__What the task asks__
Counting only the lines below that contain the word "VRAW", what is the total? Give it with no other words.

__Data shown__
━━━━━━━━━━

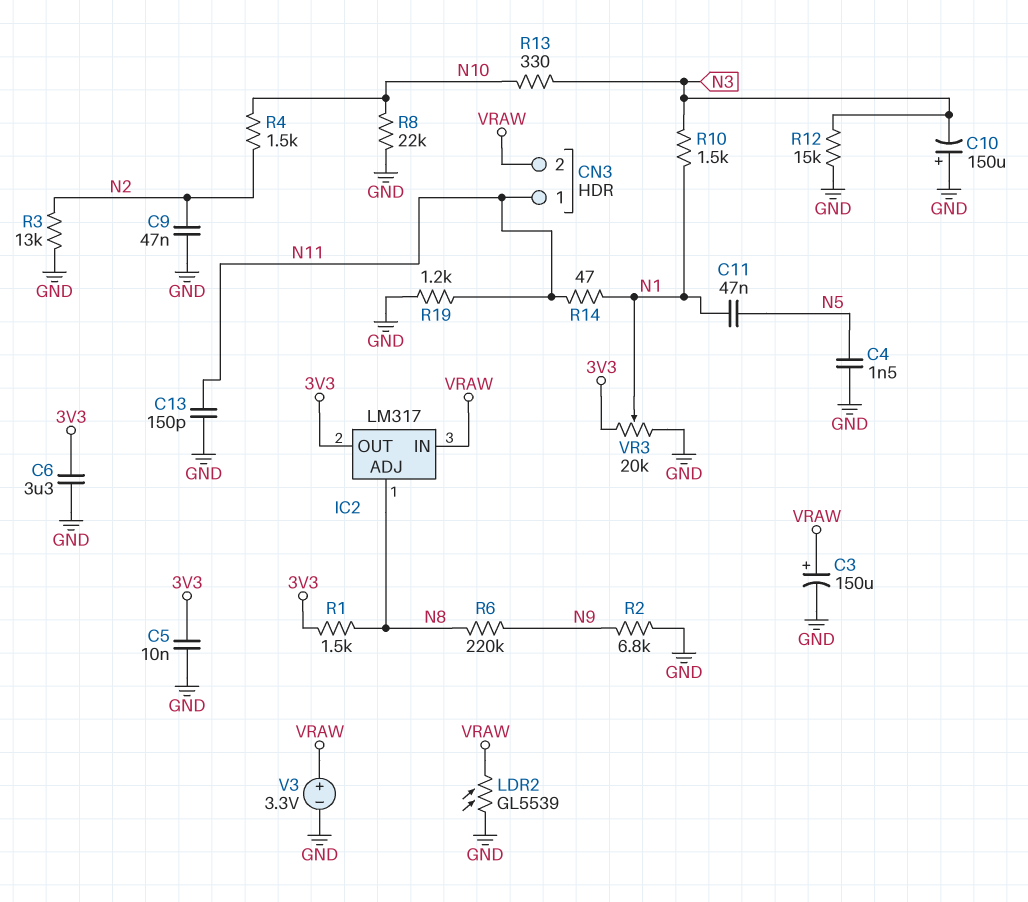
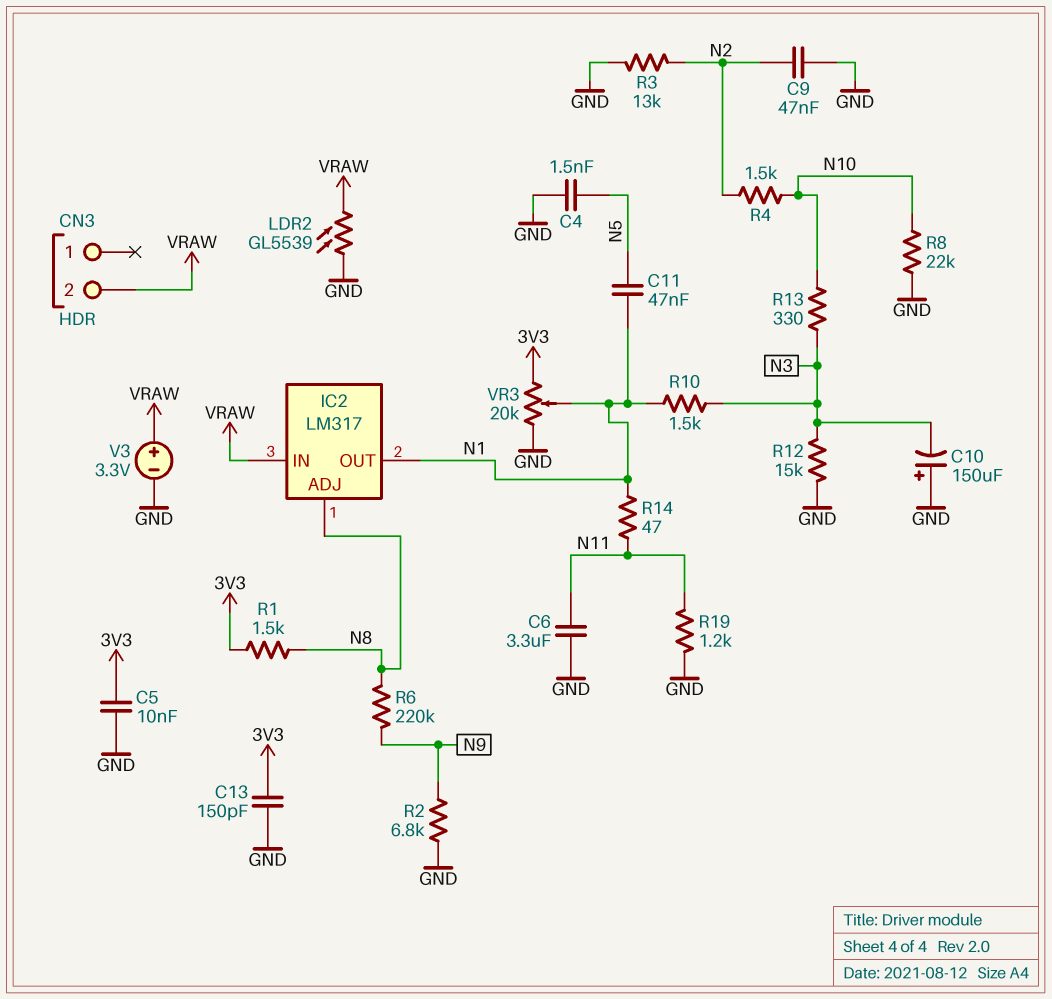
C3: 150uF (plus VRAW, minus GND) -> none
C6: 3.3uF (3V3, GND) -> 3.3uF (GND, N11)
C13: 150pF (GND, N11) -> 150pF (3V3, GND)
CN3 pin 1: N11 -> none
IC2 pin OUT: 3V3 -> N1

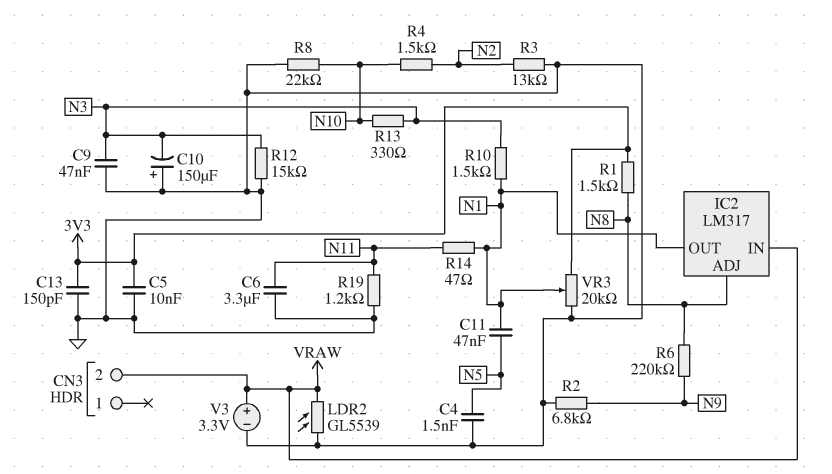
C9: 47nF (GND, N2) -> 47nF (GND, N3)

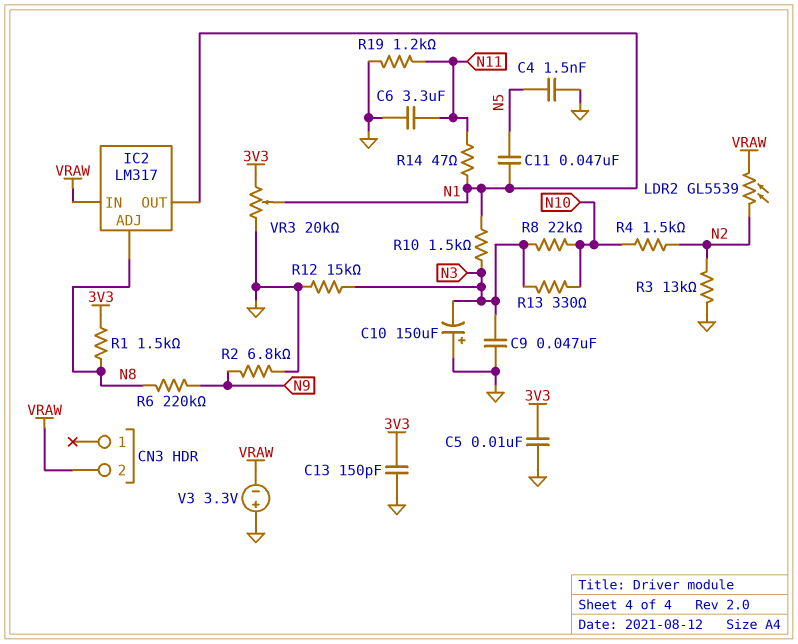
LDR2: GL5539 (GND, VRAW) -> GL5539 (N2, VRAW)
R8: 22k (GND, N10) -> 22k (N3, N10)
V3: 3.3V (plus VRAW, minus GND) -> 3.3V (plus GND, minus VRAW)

━━━━━━━━━━

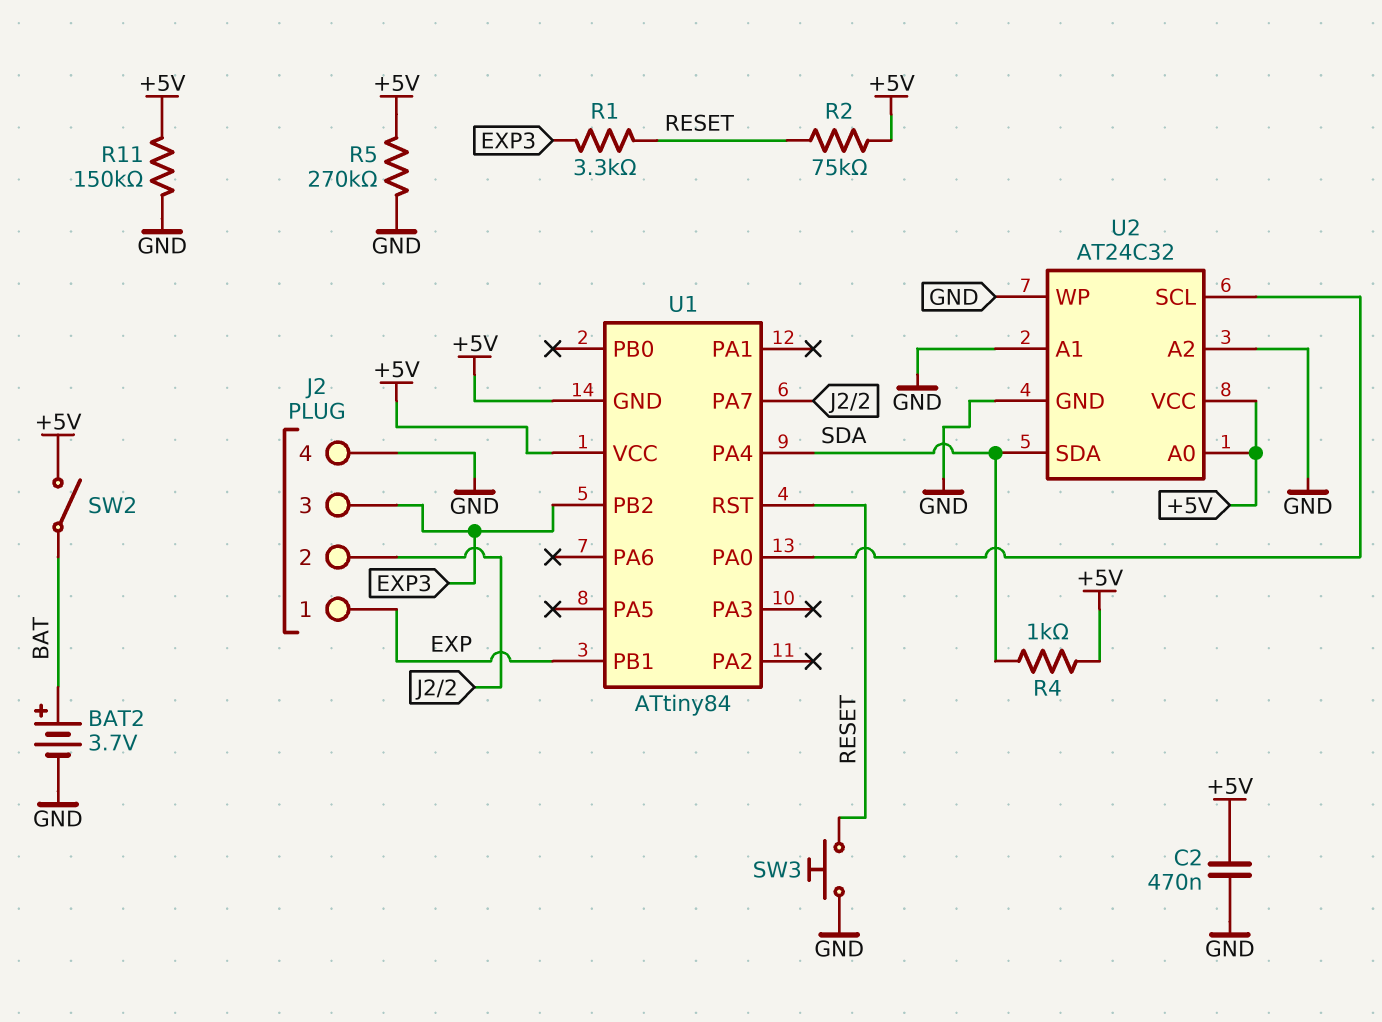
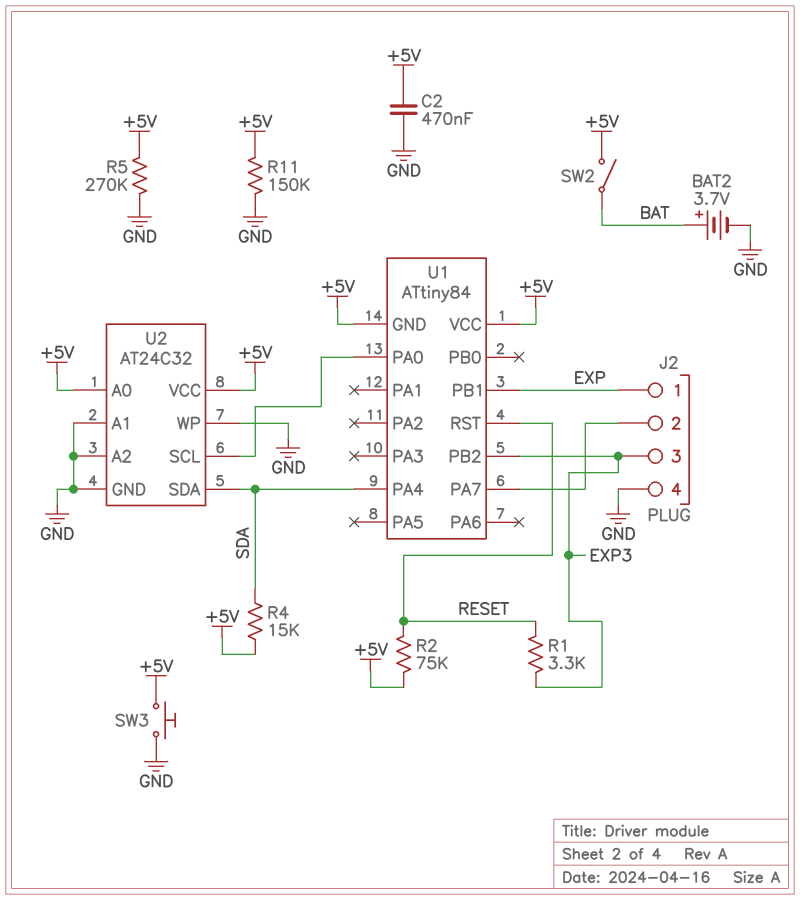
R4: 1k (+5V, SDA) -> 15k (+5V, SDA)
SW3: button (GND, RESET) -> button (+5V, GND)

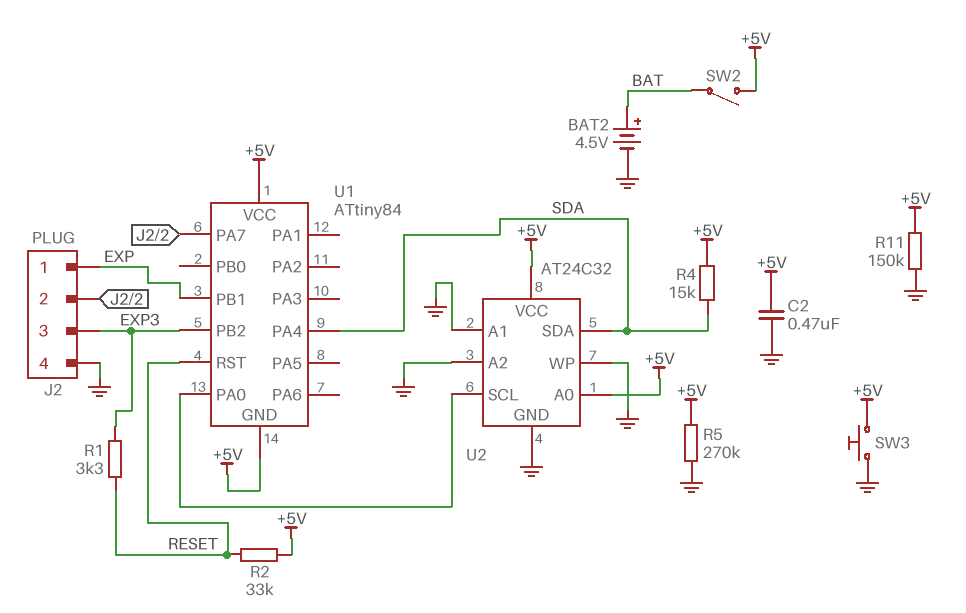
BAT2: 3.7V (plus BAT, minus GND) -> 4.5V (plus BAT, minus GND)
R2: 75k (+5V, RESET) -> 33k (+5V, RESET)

━━━━━━━━━━

__Solved problem__
3